=== Begin Enclosure ===
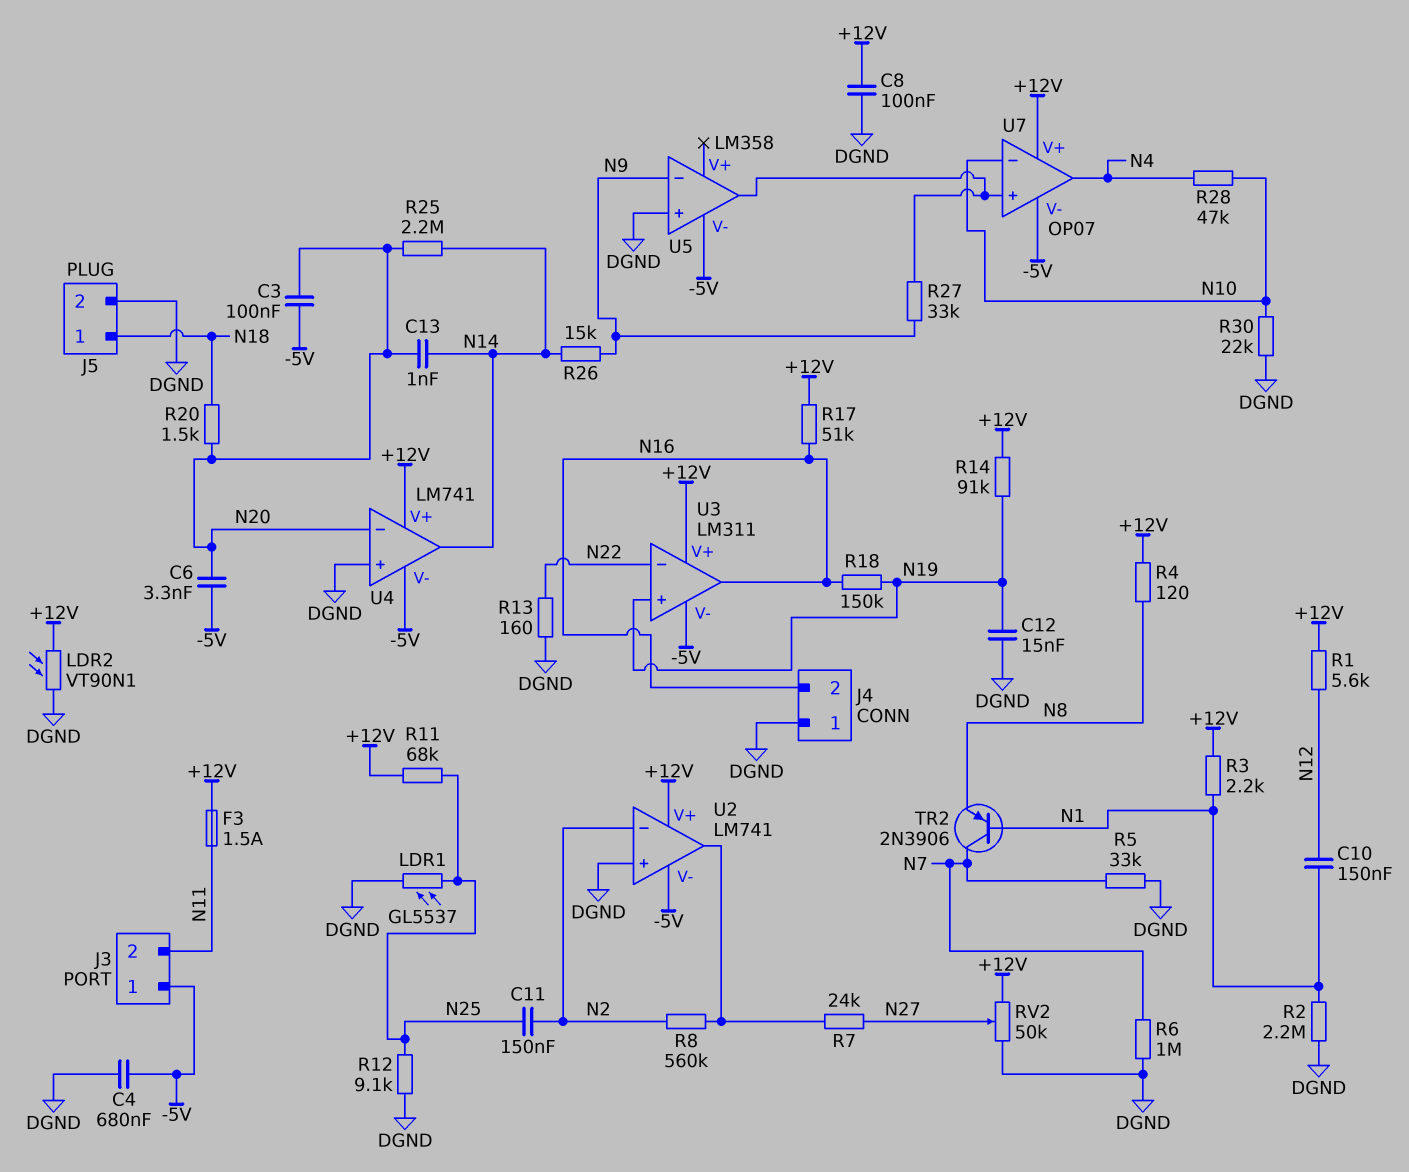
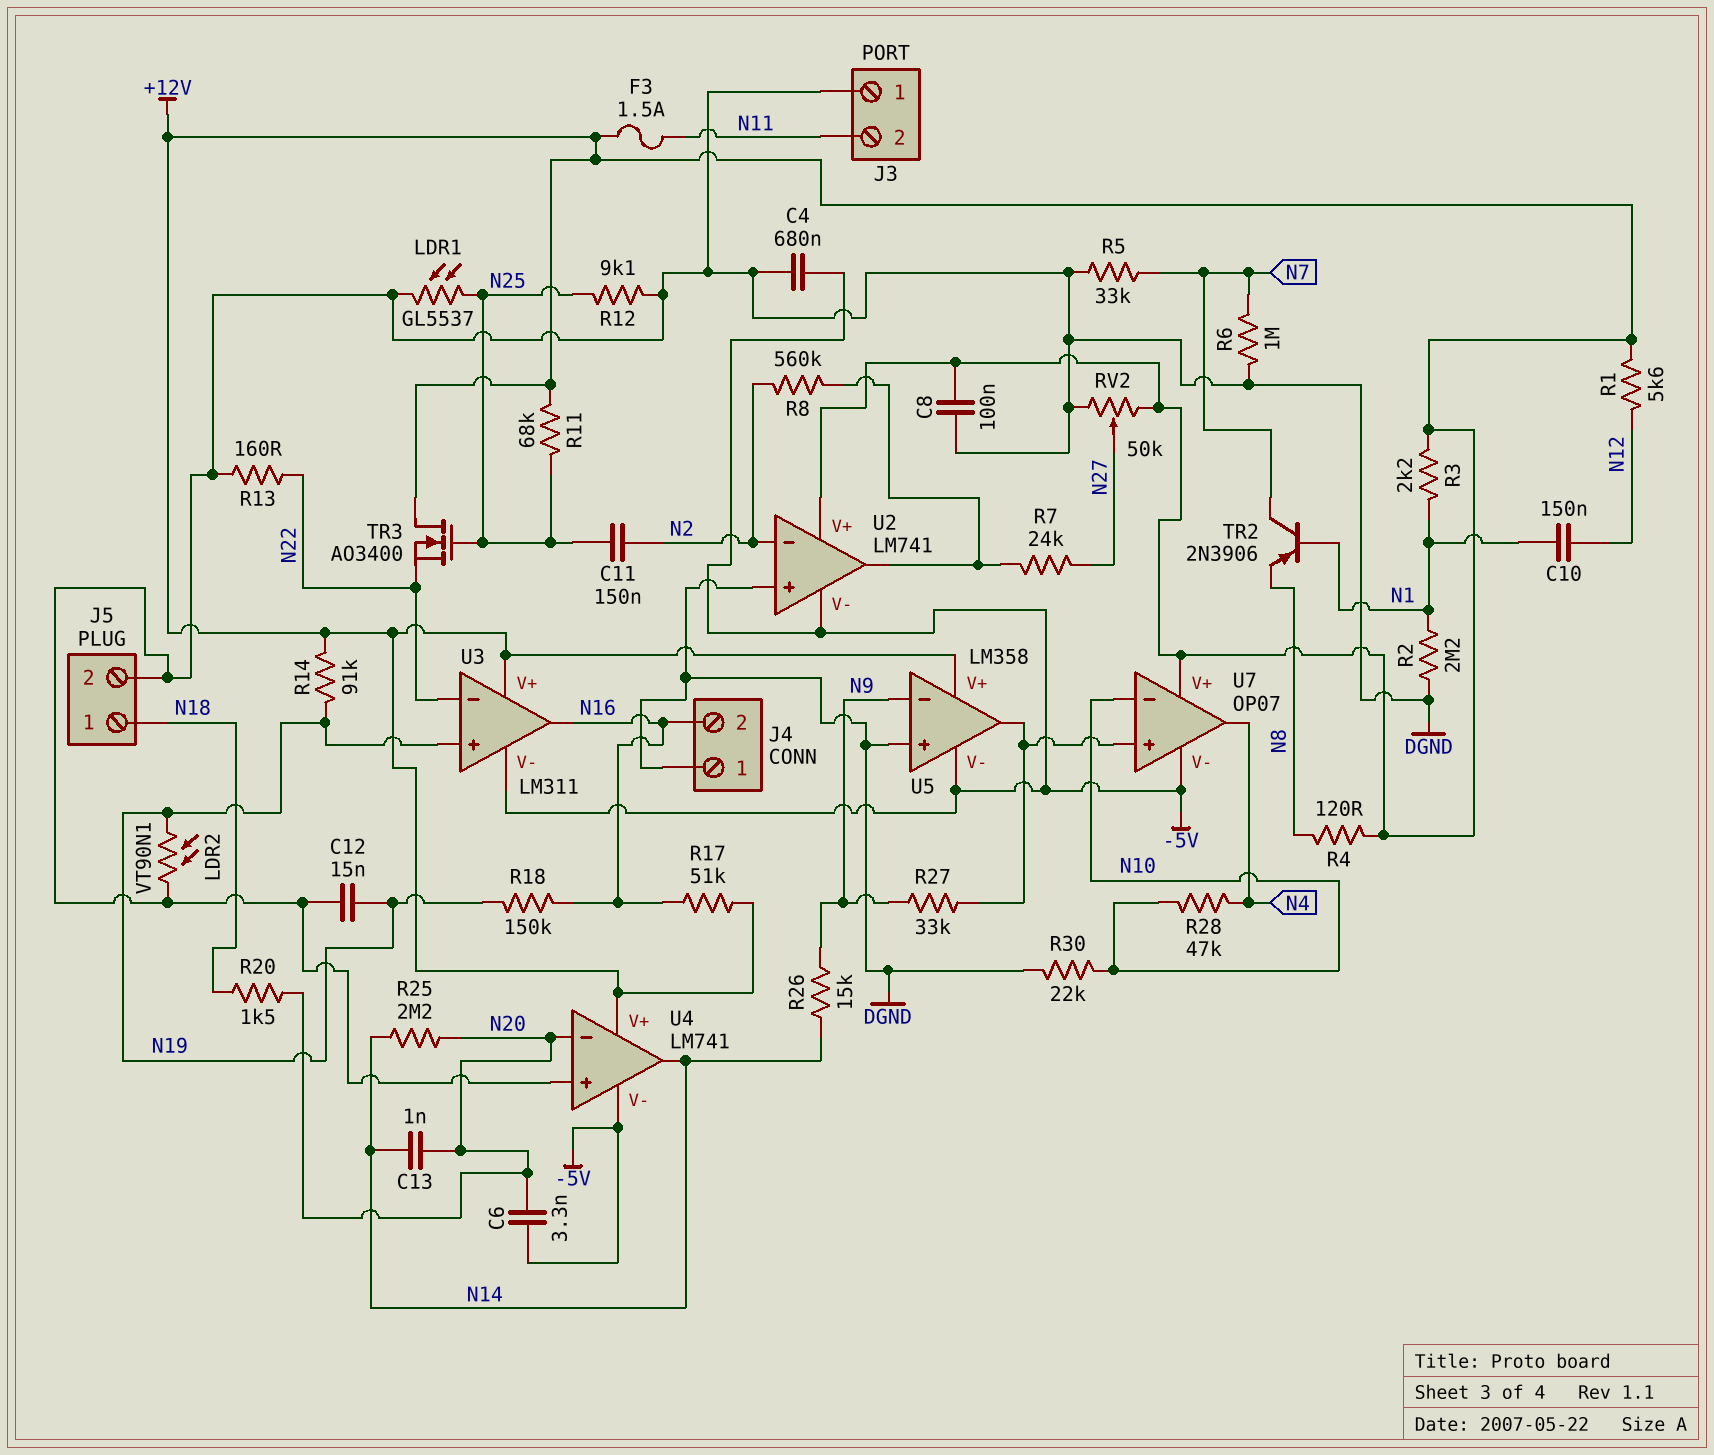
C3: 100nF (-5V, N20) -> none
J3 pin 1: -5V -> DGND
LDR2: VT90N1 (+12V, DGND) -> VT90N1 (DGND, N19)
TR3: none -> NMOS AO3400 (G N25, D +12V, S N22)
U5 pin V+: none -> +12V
=== End Enclosure ===
Only the text of the entries belongs in the answer, copied exactly; the pictures stay out.

C3: 100nF (-5V, N20) -> none
J3 pin 1: -5V -> DGND
LDR2: VT90N1 (+12V, DGND) -> VT90N1 (DGND, N19)
TR3: none -> NMOS AO3400 (G N25, D +12V, S N22)
U5 pin V+: none -> +12V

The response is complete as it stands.